Task statement =
Without including any pictures, copy every line below exactly.

━━ Information provided

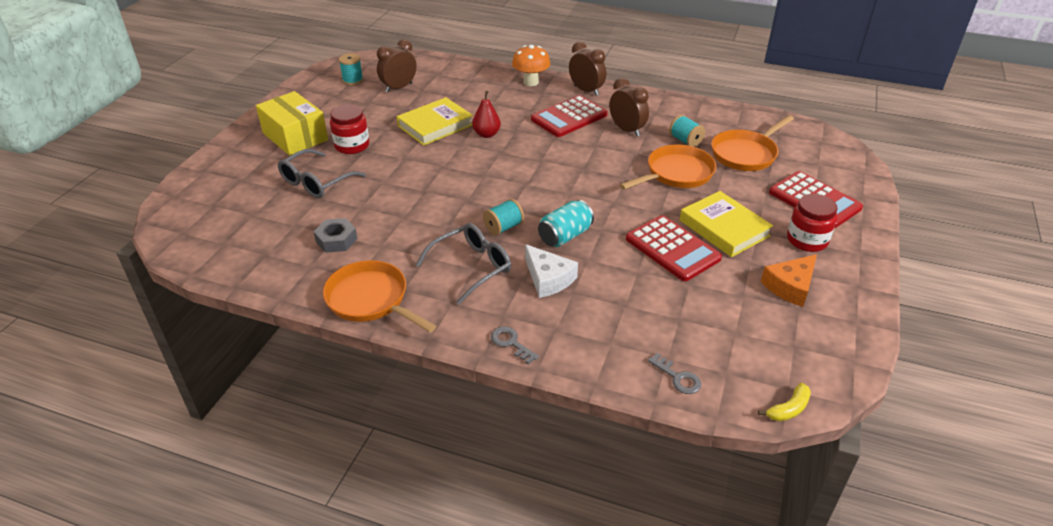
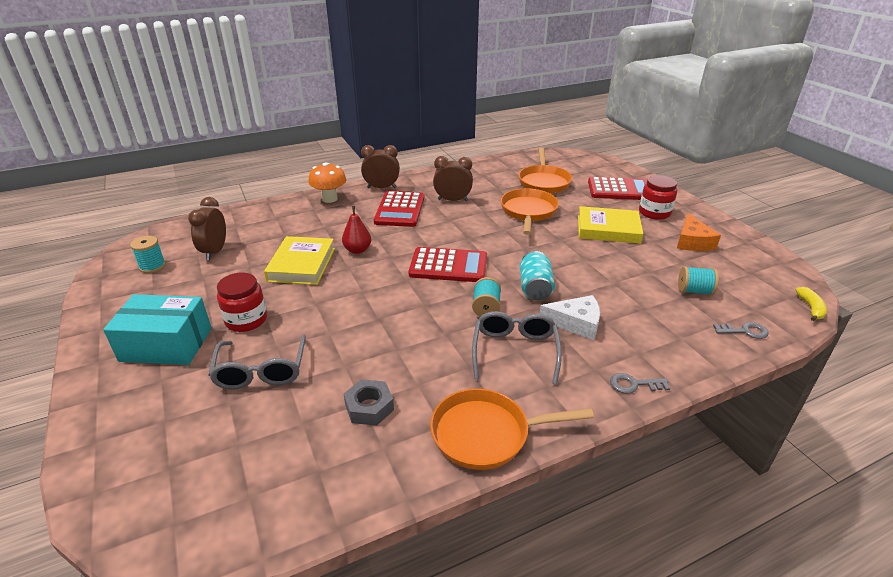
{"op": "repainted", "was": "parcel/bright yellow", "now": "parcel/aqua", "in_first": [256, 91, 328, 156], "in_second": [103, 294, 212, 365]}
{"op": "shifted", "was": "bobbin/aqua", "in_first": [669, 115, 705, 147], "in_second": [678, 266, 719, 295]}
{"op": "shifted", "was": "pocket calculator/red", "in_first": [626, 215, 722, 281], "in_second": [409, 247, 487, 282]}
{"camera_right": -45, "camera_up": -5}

━━━━

Written solution =
{"op": "repainted", "was": "parcel/bright yellow", "now": "parcel/aqua", "in_first": [256, 91, 328, 156], "in_second": [103, 294, 212, 365]}
{"op": "shifted", "was": "bobbin/aqua", "in_first": [669, 115, 705, 147], "in_second": [678, 266, 719, 295]}
{"op": "shifted", "was": "pocket calculator/red", "in_first": [626, 215, 722, 281], "in_second": [409, 247, 487, 282]}
{"camera_right": -45, "camera_up": -5}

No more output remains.